> _Instructions to follow_
Only these lines of the data below are wanted: the one with "U14: buffer (in", the one with "U9: NOR (in", and any lines between them, each repeated exactly.

[Stored items from a collection]
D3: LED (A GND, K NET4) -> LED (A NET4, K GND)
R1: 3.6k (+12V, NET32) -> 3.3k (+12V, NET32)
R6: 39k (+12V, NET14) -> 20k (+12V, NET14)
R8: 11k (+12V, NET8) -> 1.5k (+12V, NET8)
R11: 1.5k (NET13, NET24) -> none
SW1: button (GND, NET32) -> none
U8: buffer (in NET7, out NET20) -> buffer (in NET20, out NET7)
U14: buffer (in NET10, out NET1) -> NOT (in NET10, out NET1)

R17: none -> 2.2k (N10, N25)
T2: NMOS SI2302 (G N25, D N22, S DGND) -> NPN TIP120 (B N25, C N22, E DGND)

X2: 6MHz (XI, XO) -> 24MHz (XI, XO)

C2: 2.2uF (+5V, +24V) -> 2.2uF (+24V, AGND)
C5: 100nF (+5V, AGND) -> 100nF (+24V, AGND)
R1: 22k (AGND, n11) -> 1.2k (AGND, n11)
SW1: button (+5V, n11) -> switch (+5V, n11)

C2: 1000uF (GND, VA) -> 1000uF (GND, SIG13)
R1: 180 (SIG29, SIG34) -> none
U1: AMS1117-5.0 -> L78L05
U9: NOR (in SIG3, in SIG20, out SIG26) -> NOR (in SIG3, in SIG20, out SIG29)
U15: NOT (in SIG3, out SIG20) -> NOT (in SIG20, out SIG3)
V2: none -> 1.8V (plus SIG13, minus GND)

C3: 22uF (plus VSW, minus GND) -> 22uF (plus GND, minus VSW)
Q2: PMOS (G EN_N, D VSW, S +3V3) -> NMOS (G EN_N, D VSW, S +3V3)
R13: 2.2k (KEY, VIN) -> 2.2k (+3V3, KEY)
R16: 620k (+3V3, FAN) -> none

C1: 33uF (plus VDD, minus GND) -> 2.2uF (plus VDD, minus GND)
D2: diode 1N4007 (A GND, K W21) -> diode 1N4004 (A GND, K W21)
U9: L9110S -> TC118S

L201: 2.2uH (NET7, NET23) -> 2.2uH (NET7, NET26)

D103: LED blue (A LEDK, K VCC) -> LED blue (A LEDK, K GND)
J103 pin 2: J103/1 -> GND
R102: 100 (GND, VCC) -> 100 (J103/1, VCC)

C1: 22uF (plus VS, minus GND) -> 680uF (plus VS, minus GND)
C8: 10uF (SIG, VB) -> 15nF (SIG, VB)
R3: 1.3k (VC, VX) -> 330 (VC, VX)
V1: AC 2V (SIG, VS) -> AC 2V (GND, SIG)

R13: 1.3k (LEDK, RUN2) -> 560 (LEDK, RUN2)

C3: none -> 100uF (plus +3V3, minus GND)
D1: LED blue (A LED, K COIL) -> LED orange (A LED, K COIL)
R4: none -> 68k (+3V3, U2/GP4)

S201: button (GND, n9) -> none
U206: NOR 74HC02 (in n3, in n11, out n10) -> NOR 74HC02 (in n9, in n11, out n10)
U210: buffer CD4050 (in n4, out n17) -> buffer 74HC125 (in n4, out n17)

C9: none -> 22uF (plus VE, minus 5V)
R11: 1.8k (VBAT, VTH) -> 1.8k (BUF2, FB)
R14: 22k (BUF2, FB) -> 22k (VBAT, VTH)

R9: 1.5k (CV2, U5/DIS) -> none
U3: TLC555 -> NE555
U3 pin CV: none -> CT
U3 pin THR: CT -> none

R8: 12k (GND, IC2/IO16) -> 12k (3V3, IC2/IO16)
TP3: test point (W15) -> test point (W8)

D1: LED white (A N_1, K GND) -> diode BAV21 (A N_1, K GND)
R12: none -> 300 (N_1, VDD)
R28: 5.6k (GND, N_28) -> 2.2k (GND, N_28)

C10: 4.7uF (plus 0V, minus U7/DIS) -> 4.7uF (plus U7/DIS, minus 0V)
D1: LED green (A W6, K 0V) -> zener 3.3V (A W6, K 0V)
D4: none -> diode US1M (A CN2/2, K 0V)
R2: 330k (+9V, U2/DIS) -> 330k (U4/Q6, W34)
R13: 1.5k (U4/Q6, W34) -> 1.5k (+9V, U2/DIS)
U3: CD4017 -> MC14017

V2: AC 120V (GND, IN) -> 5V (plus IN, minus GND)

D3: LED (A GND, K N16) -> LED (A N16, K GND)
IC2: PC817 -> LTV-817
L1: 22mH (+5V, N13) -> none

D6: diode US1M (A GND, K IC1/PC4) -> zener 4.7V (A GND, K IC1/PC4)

> _Solution to the exercise_
U14: buffer (in NET10, out NET1) -> NOT (in NET10, out NET1)

R17: none -> 2.2k (N10, N25)
T2: NMOS SI2302 (G N25, D N22, S DGND) -> NPN TIP120 (B N25, C N22, E DGND)

X2: 6MHz (XI, XO) -> 24MHz (XI, XO)

C2: 2.2uF (+5V, +24V) -> 2.2uF (+24V, AGND)
C5: 100nF (+5V, AGND) -> 100nF (+24V, AGND)
R1: 22k (AGND, n11) -> 1.2k (AGND, n11)
SW1: button (+5V, n11) -> switch (+5V, n11)

C2: 1000uF (GND, VA) -> 1000uF (GND, SIG13)
R1: 180 (SIG29, SIG34) -> none
U1: AMS1117-5.0 -> L78L05
U9: NOR (in SIG3, in SIG20, out SIG26) -> NOR (in SIG3, in SIG20, out SIG29)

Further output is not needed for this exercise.